[Per-object count records]

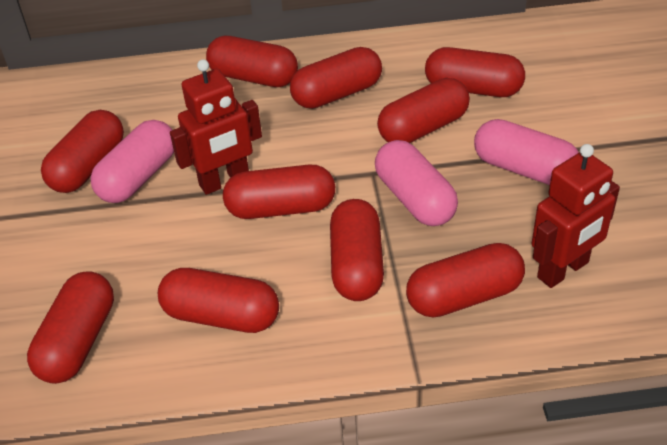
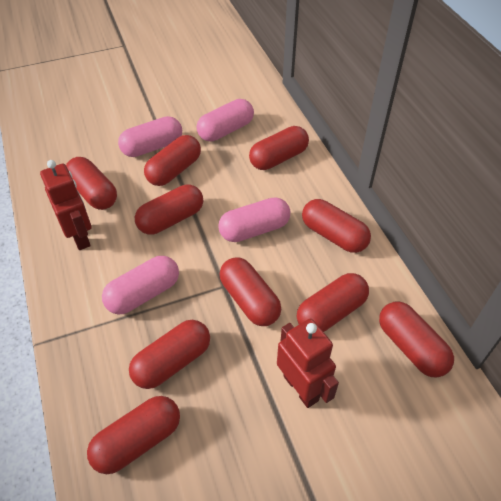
pink capsule: [90,120,174,203] [375,140,458,226] [474,119,579,185] = 3 -> [102,256,179,315] [118,116,182,157] [197,99,254,142] [218,197,290,242] = 4

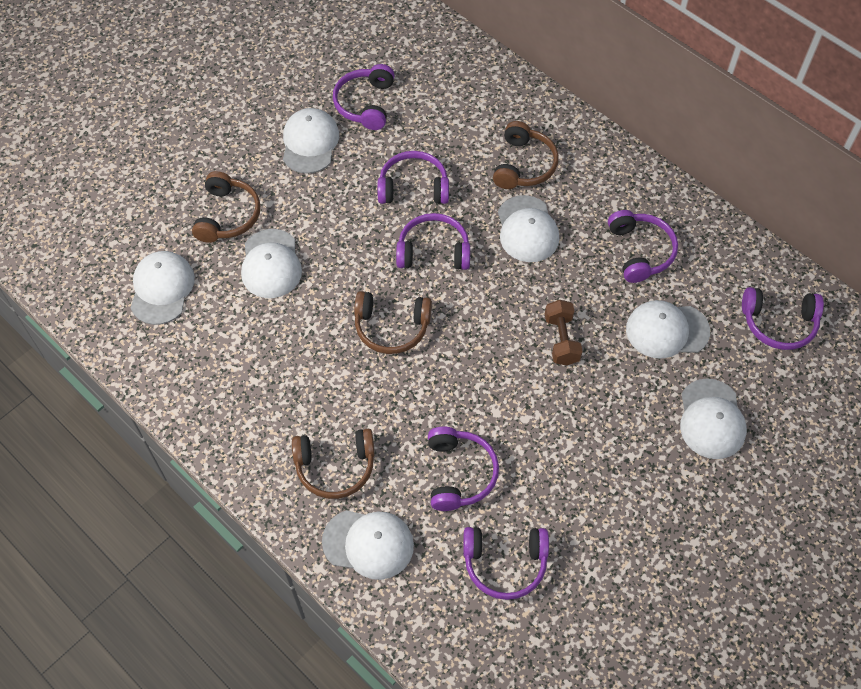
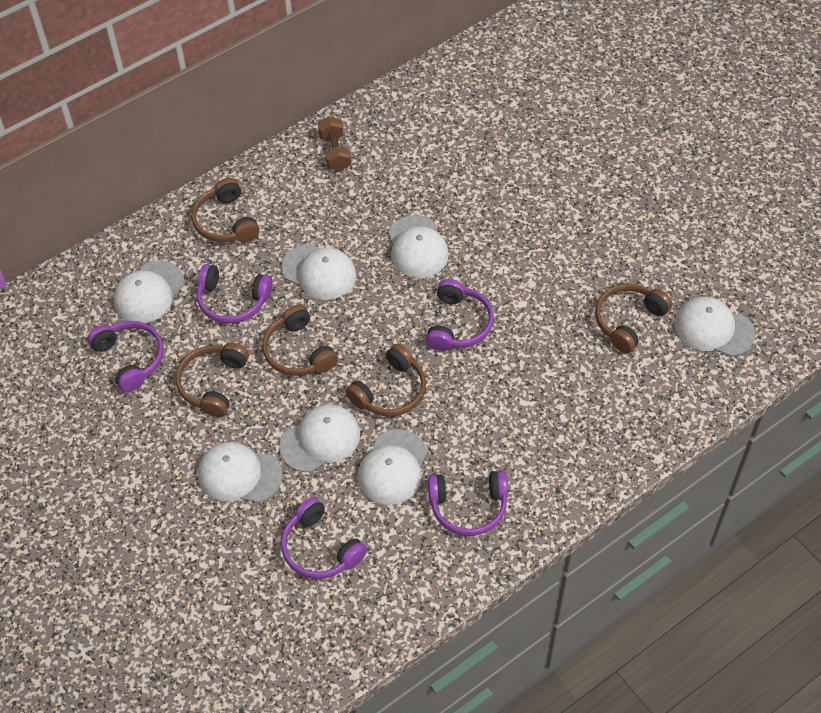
brown headphones: [192,171,260,243] [292,429,375,499] [354,291,432,354] [493,121,559,189] = 4 -> [176,343,249,417] [191,178,260,243] [262,305,338,376] [345,343,426,417] [595,284,672,353] = 5
purple headphones: [333,64,395,130] [377,151,449,204] [396,213,470,270] [428,427,499,511] [463,527,549,600] [608,210,678,283] [742,287,824,350] = 7 -> [88,321,164,392] [197,264,272,324] [281,497,367,579] [426,279,494,351] [428,471,508,536] = 5

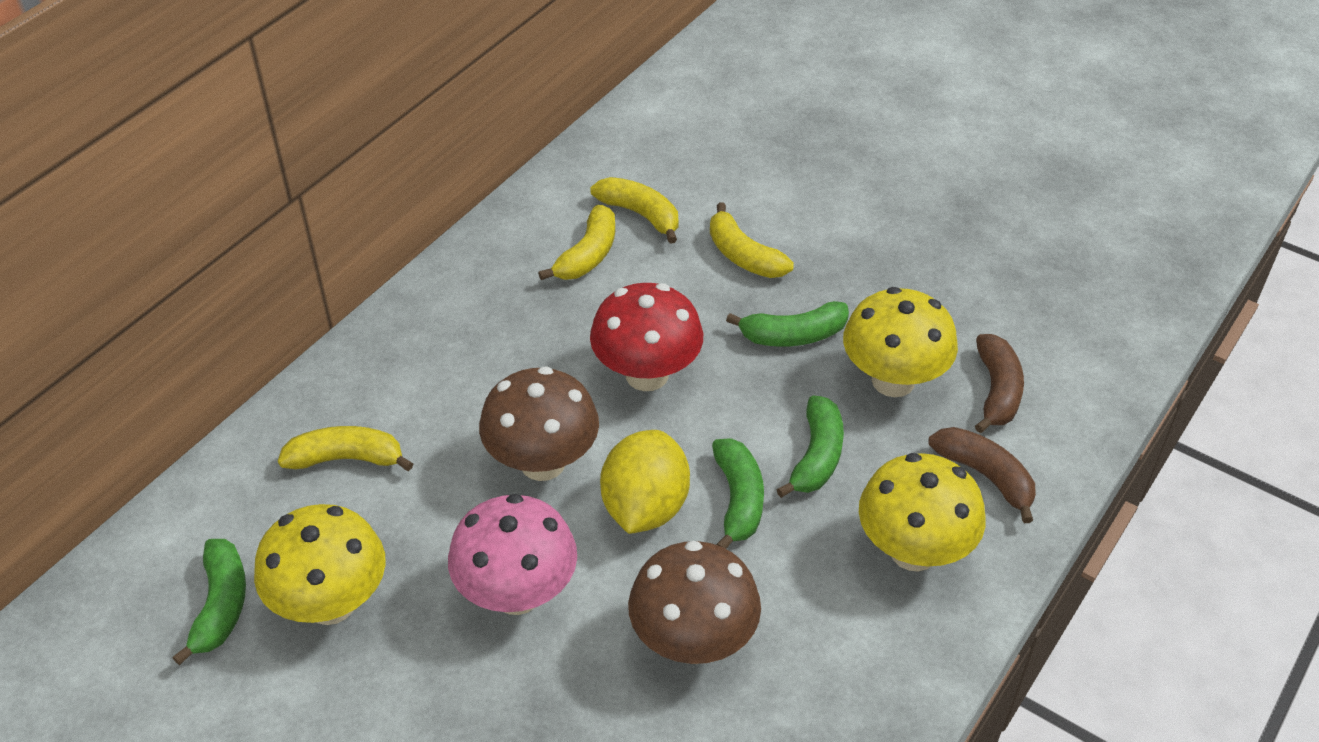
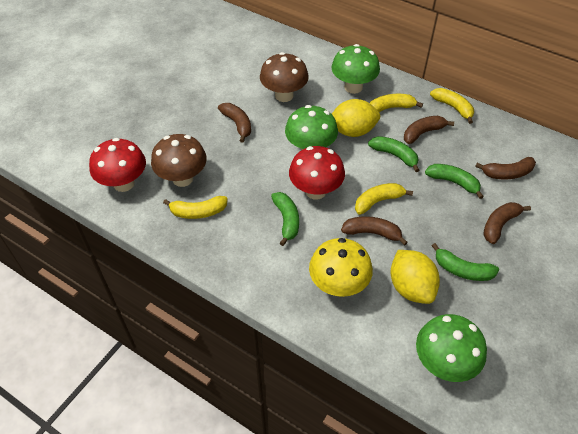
brown banana: [928,427,1036,523] [975,334,1024,433] = 2 -> [218,103,251,143] [341,216,408,246] [404,116,454,144] [475,157,536,179] [483,202,531,244] = 5
green mushroom: none = 0 -> [285,105,338,150] [331,44,380,94] [416,314,487,382] = 3
pink mushroom: [448,494,577,615] = 1 -> none = 0
red mushroom: [590,283,703,391] = 1 -> [89,138,146,192] [289,146,345,200] = 2
yellow lemon: [600,430,690,534] = 1 -> [332,99,380,137] [390,250,440,304] = 2
yellow mushroom: [254,504,386,625] [843,287,958,397] [859,453,986,571] = 3 -> [309,238,373,297] = 1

=== EXERCISE AIM ===
Letter for letter, reproduce every record above and skip the pictures.

=== COMPLETED TASK ===
pink capsule: [90,120,174,203] [375,140,458,226] [474,119,579,185] = 3 -> [102,256,179,315] [118,116,182,157] [197,99,254,142] [218,197,290,242] = 4

brown headphones: [192,171,260,243] [292,429,375,499] [354,291,432,354] [493,121,559,189] = 4 -> [176,343,249,417] [191,178,260,243] [262,305,338,376] [345,343,426,417] [595,284,672,353] = 5
purple headphones: [333,64,395,130] [377,151,449,204] [396,213,470,270] [428,427,499,511] [463,527,549,600] [608,210,678,283] [742,287,824,350] = 7 -> [88,321,164,392] [197,264,272,324] [281,497,367,579] [426,279,494,351] [428,471,508,536] = 5

brown banana: [928,427,1036,523] [975,334,1024,433] = 2 -> [218,103,251,143] [341,216,408,246] [404,116,454,144] [475,157,536,179] [483,202,531,244] = 5
green mushroom: none = 0 -> [285,105,338,150] [331,44,380,94] [416,314,487,382] = 3
pink mushroom: [448,494,577,615] = 1 -> none = 0
red mushroom: [590,283,703,391] = 1 -> [89,138,146,192] [289,146,345,200] = 2
yellow lemon: [600,430,690,534] = 1 -> [332,99,380,137] [390,250,440,304] = 2
yellow mushroom: [254,504,386,625] [843,287,958,397] [859,453,986,571] = 3 -> [309,238,373,297] = 1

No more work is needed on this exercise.